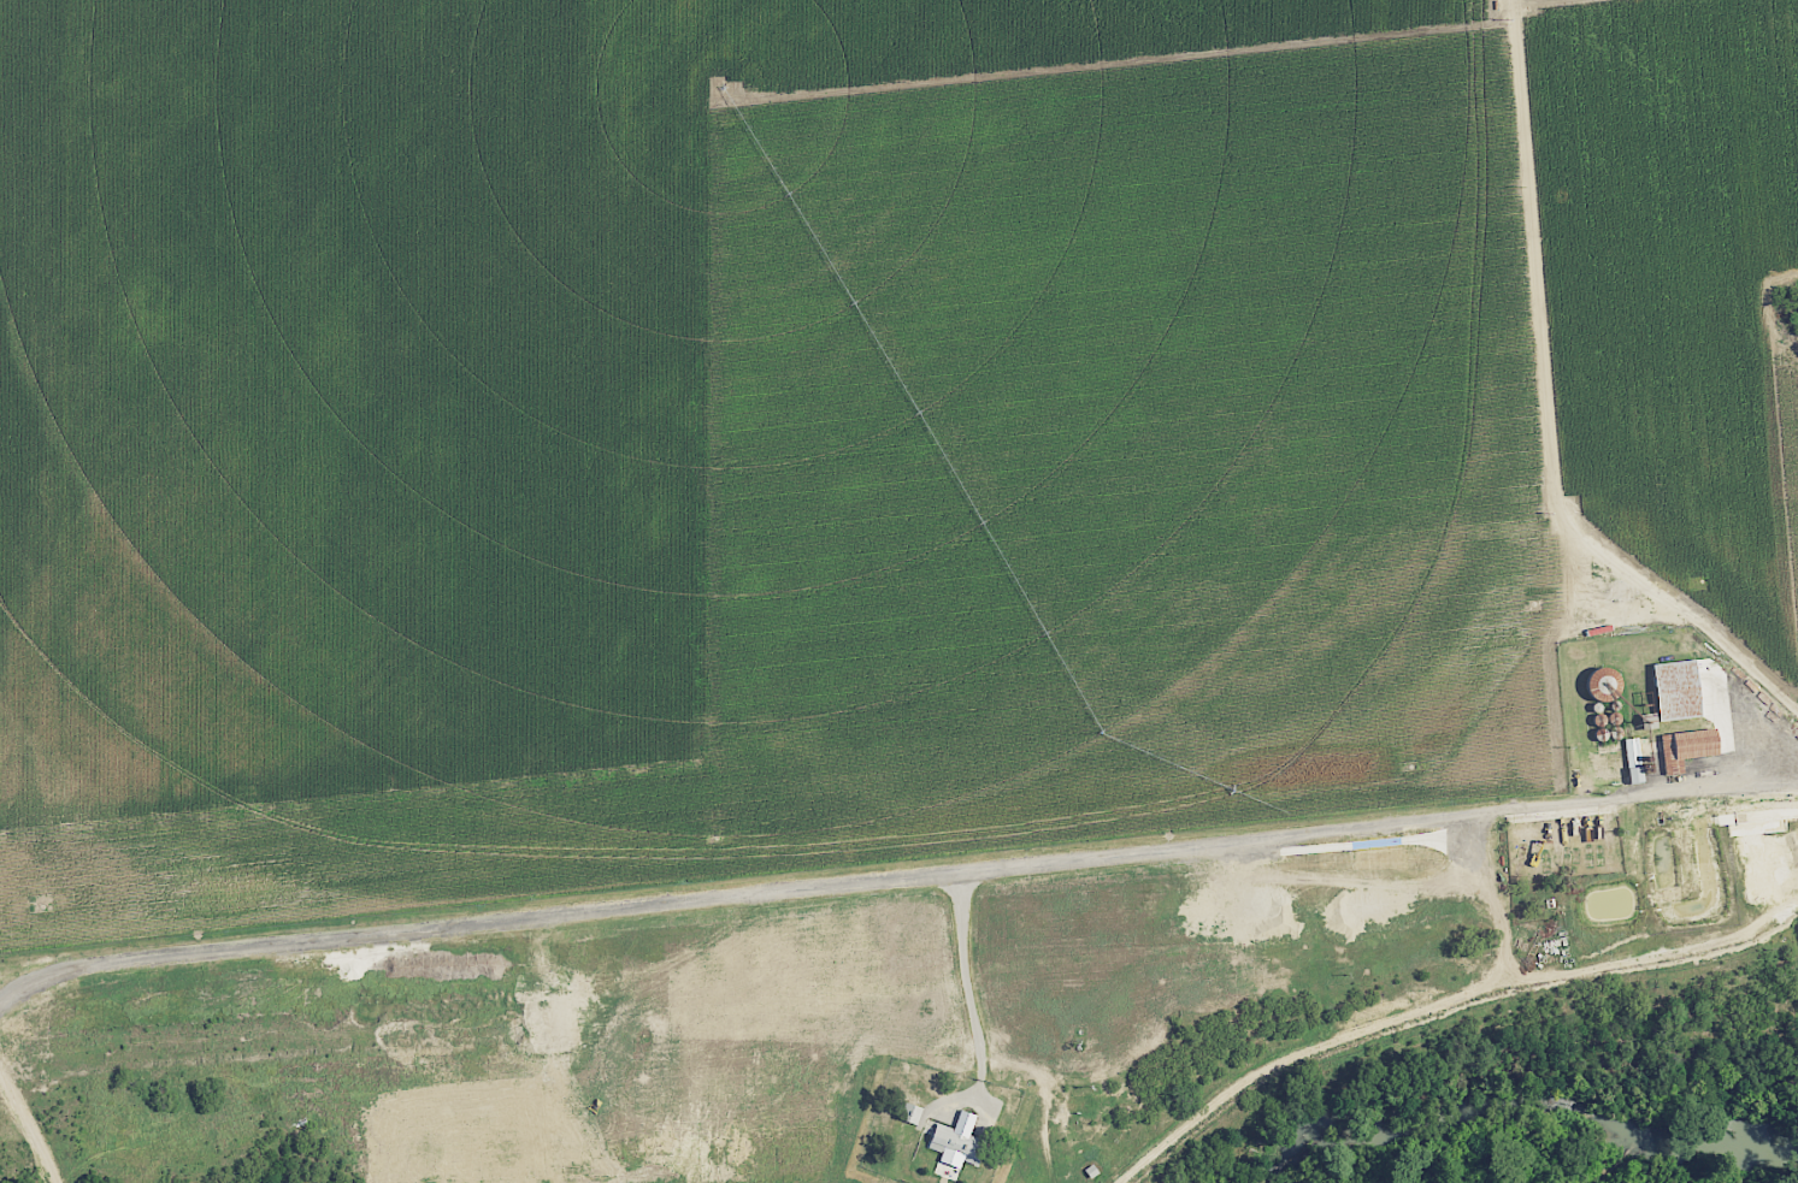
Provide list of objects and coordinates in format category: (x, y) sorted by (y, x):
road: (1557, 409)
road: (1680, 431)
building: (1682, 747)
building: (1629, 759)
road: (894, 880)
road: (1500, 902)
road: (969, 974)
road: (1430, 1010)
road: (251, 1071)
river: (1516, 1098)
building: (910, 1113)
road: (29, 1132)
building: (950, 1145)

• WORK TO BE COMPLETED: Return every entry above exactly. Pictures stay out.

• TASK RESULT:
Provide list of objects and coordinates in format category: (x, y) sorted by (y, x):
road: (1557, 409)
road: (1680, 431)
building: (1682, 747)
building: (1629, 759)
road: (894, 880)
road: (1500, 902)
road: (969, 974)
road: (1430, 1010)
road: (251, 1071)
river: (1516, 1098)
building: (910, 1113)
road: (29, 1132)
building: (950, 1145)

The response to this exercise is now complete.